(Records from a dataset)
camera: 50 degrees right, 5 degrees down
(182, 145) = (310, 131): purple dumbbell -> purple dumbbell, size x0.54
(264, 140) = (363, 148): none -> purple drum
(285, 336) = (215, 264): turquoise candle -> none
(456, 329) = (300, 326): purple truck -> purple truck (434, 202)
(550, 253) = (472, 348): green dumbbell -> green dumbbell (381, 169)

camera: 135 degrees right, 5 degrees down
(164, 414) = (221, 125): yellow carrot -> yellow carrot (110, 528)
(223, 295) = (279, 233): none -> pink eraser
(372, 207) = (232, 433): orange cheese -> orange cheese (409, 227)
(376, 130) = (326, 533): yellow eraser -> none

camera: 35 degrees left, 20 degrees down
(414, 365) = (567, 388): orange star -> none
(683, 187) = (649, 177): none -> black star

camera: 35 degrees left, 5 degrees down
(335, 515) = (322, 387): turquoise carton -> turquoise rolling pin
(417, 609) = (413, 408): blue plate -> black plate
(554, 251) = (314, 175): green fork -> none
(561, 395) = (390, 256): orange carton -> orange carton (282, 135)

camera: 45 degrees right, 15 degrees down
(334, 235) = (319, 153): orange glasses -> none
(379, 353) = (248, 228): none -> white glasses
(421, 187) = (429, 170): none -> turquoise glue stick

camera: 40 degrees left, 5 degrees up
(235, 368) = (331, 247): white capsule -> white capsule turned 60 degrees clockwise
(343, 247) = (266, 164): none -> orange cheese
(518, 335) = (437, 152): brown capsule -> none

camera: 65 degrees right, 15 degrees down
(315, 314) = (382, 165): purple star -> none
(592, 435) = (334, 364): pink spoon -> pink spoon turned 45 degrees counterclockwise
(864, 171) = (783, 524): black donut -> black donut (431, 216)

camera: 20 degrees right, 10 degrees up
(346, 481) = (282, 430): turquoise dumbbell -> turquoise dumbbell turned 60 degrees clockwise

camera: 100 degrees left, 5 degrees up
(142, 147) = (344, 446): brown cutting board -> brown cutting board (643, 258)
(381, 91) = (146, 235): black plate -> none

TASK DIRECTIONS. Copy out all lines from the records where the word "white" appears.

COMPLETED EXERCISE.
(379, 353) = (248, 228): none -> white glasses
(235, 368) = (331, 247): white capsule -> white capsule turned 60 degrees clockwise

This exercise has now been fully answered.